◆ **Dataset content**

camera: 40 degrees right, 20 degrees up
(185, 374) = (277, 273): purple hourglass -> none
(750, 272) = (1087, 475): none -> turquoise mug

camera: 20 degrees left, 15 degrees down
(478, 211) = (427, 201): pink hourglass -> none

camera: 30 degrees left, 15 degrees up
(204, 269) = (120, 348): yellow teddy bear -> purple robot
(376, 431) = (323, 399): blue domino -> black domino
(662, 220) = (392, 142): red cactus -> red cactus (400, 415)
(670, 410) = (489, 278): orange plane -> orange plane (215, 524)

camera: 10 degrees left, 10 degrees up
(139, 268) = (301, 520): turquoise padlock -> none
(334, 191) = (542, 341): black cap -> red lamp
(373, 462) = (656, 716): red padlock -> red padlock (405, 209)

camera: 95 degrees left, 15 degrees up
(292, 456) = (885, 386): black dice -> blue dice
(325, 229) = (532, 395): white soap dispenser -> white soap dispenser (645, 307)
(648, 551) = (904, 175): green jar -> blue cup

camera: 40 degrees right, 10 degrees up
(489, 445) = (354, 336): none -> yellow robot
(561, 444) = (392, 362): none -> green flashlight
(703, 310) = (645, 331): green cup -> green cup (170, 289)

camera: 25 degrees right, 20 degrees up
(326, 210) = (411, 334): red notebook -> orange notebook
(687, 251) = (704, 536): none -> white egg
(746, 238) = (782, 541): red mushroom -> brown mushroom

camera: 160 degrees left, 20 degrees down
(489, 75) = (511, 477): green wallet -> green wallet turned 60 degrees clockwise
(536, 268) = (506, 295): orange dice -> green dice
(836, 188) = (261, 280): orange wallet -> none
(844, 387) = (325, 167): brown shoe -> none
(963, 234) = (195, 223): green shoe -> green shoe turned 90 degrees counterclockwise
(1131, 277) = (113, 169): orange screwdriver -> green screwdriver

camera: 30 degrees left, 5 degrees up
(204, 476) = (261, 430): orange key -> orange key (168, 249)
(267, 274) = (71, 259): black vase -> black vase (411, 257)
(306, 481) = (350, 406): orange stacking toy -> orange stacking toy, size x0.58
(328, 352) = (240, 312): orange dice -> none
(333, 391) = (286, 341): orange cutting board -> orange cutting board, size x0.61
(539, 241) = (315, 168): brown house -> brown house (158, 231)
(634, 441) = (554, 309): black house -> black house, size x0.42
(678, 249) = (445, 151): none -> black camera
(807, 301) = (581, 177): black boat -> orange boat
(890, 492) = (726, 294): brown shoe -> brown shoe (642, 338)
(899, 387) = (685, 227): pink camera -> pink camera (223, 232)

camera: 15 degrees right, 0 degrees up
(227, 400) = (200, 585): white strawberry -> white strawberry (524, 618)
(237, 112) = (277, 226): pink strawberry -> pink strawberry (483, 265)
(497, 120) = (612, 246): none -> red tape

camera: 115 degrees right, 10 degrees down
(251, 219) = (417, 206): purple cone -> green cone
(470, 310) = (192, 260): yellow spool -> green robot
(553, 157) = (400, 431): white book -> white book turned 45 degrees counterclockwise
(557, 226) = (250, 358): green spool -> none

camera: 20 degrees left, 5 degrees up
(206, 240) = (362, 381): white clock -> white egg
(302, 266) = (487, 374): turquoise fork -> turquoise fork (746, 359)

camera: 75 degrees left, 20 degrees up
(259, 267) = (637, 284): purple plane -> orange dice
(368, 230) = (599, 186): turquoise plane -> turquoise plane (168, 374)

◆ **What this task involves**
Nothing except a number is needed: how many lines of the entries contain the word "down"?

◆ **Exercise solution**
3